═════ Records provided ═════

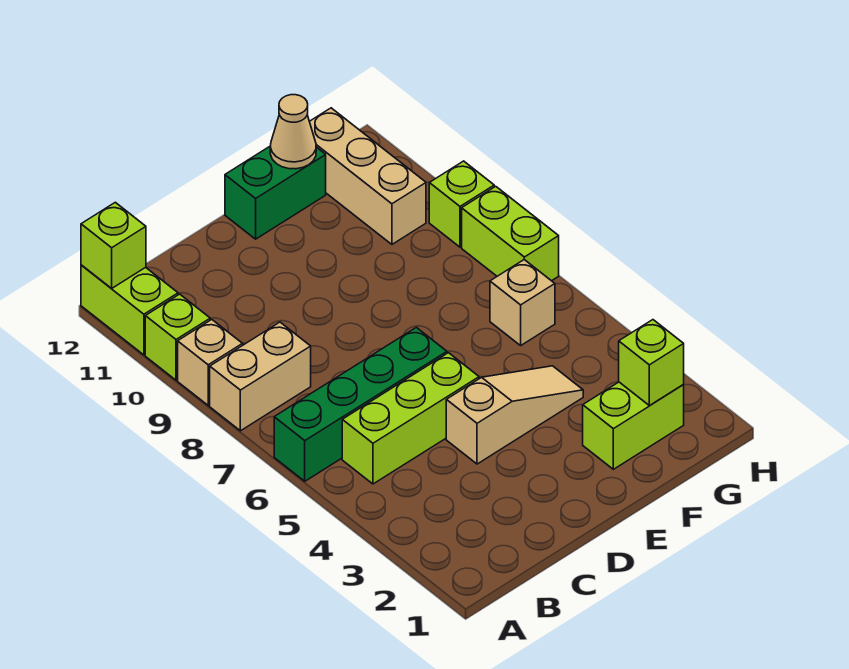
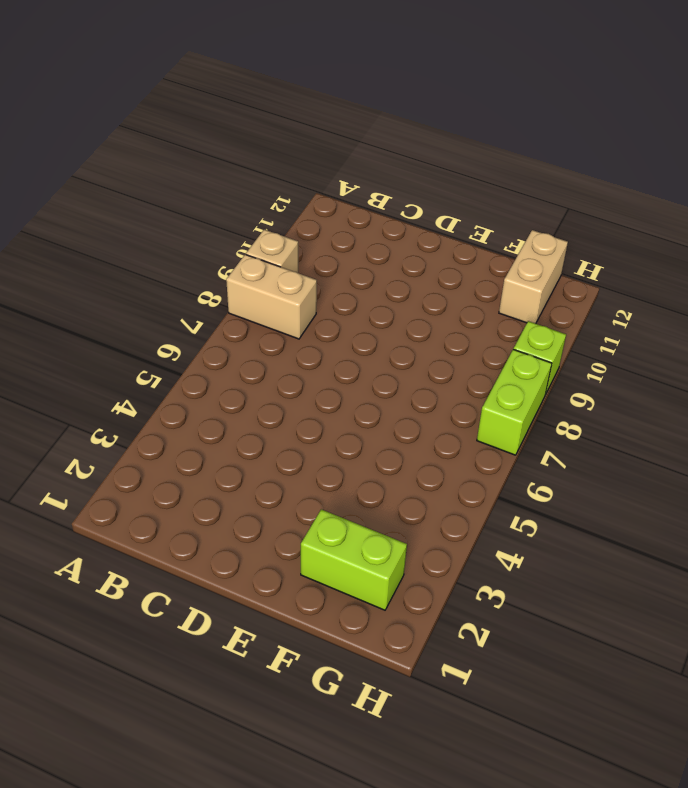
tan 1x2 brick [499,230,568,324] -> tan 1x3 brick [310,108,426,244]
none -> green 1x4 brick [274,327,447,481]
none -> lime 1x1 brick [145,294,210,380]
none -> lime 1x2 brick [81,265,178,355]

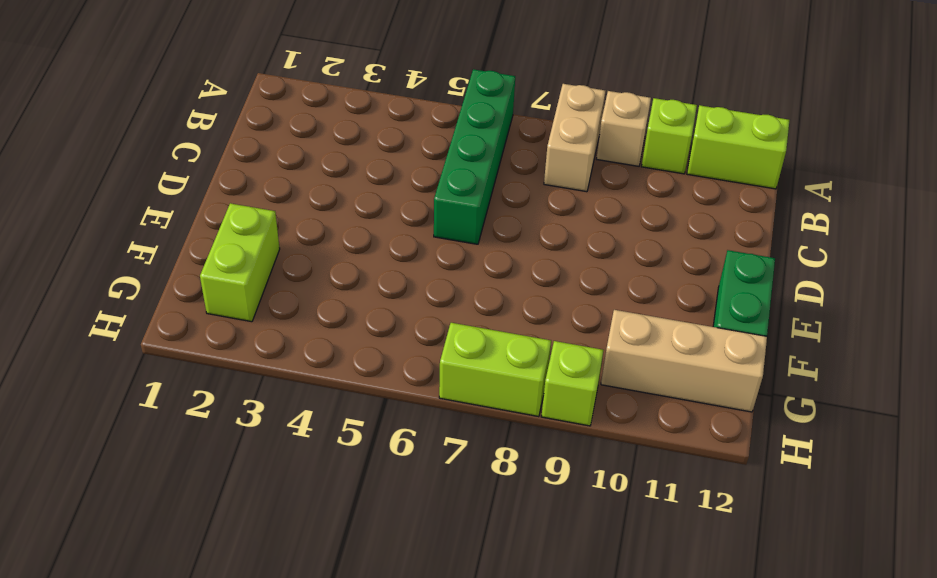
none -> lime 1x3 brick [342,353,479,484]
none -> tan 1x3 slope [446,366,583,464]
none -> tan 1x1 brick [490,260,555,345]

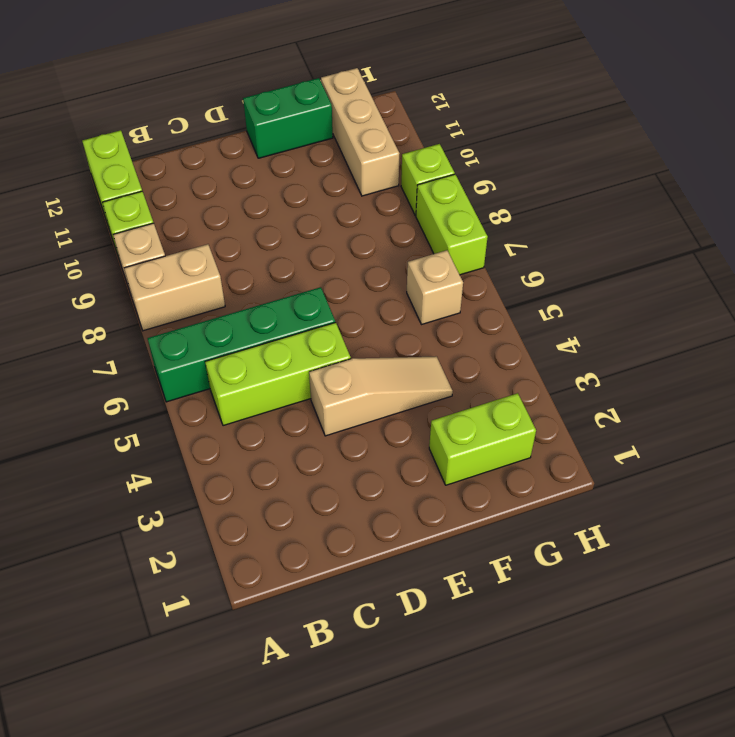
none -> lime 1x1 brick [81,202,146,289]
none -> tan 1x1 cone [270,95,316,169]
none -> lime 1x1 brick [619,320,684,405]

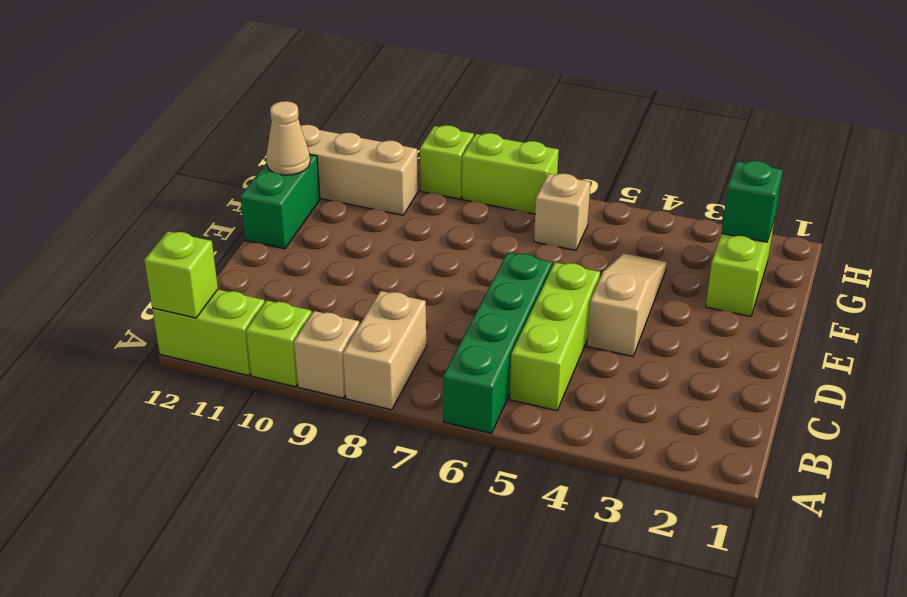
green 1x1 brick [721,161,783,242] -> lime 1x1 brick [619,320,684,405]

═════

Your assignment:
What is needed is each line of the entries that contains the word "lime".

Task output:
none -> lime 1x1 brick [145,294,210,380]
none -> lime 1x2 brick [81,265,178,355]
none -> lime 1x3 brick [342,353,479,484]
none -> lime 1x1 brick [81,202,146,289]
none -> lime 1x1 brick [619,320,684,405]
green 1x1 brick [721,161,783,242] -> lime 1x1 brick [619,320,684,405]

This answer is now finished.